++++ Extracted entries
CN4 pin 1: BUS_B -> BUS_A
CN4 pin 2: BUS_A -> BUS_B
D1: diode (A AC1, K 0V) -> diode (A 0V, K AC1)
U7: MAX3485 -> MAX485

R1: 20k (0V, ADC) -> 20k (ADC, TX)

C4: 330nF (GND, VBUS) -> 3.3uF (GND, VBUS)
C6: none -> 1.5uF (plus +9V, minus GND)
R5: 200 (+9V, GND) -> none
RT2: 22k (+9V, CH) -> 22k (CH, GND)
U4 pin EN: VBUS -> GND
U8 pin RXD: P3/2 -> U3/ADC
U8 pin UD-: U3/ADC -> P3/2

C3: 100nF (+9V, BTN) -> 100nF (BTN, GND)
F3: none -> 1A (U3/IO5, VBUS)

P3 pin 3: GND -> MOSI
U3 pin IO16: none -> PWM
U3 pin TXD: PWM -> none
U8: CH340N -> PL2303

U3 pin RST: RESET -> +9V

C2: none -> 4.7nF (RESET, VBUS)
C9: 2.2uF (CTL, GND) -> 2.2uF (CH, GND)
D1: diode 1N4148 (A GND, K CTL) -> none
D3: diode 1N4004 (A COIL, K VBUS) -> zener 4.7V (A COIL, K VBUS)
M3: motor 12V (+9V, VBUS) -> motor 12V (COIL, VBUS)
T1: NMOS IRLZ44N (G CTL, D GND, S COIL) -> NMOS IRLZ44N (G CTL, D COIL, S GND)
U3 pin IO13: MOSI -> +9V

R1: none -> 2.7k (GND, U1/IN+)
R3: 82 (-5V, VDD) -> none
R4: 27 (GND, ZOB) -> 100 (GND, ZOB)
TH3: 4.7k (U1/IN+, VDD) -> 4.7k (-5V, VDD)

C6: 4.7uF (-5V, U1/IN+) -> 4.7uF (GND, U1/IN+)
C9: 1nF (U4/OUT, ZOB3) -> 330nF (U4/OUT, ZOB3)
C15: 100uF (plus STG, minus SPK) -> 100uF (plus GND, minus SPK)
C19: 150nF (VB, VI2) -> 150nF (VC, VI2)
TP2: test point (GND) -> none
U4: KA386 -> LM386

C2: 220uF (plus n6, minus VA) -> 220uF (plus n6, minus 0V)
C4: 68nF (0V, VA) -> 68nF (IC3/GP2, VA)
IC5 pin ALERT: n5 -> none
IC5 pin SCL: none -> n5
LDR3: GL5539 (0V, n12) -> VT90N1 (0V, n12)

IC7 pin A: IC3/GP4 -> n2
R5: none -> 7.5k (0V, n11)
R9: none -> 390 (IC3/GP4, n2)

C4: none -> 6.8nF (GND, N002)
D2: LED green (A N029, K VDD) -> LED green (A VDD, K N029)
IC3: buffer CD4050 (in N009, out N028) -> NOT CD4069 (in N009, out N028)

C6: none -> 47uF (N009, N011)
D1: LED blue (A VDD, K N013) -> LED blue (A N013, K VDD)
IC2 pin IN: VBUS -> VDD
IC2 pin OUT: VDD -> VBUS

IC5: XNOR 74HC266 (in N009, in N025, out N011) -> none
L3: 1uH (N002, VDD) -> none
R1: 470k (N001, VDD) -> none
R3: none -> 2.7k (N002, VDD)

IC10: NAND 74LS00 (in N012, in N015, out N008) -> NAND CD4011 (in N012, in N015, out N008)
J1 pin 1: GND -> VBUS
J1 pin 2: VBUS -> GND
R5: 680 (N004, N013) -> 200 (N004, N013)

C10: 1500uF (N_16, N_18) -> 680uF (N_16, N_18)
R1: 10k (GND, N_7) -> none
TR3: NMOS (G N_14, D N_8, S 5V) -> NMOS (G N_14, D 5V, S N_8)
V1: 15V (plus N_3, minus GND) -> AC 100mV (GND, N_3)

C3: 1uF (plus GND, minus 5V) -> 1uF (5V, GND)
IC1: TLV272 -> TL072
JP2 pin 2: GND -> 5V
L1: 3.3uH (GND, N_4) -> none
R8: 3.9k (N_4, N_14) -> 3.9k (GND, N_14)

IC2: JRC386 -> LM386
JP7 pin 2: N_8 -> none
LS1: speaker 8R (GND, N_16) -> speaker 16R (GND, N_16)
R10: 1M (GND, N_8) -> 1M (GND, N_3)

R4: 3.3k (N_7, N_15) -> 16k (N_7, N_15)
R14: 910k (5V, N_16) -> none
++++++++
◆ **Prompt**
Every line from the top of the material through the line containing "C2: none -> 4.7nF (RESET, VBUS)" must be transcribed exactly, and no other line may appear.

◆ **Solved problem**
CN4 pin 1: BUS_B -> BUS_A
CN4 pin 2: BUS_A -> BUS_B
D1: diode (A AC1, K 0V) -> diode (A 0V, K AC1)
U7: MAX3485 -> MAX485

R1: 20k (0V, ADC) -> 20k (ADC, TX)

C4: 330nF (GND, VBUS) -> 3.3uF (GND, VBUS)
C6: none -> 1.5uF (plus +9V, minus GND)
R5: 200 (+9V, GND) -> none
RT2: 22k (+9V, CH) -> 22k (CH, GND)
U4 pin EN: VBUS -> GND
U8 pin RXD: P3/2 -> U3/ADC
U8 pin UD-: U3/ADC -> P3/2

C3: 100nF (+9V, BTN) -> 100nF (BTN, GND)
F3: none -> 1A (U3/IO5, VBUS)

P3 pin 3: GND -> MOSI
U3 pin IO16: none -> PWM
U3 pin TXD: PWM -> none
U8: CH340N -> PL2303

U3 pin RST: RESET -> +9V

C2: none -> 4.7nF (RESET, VBUS)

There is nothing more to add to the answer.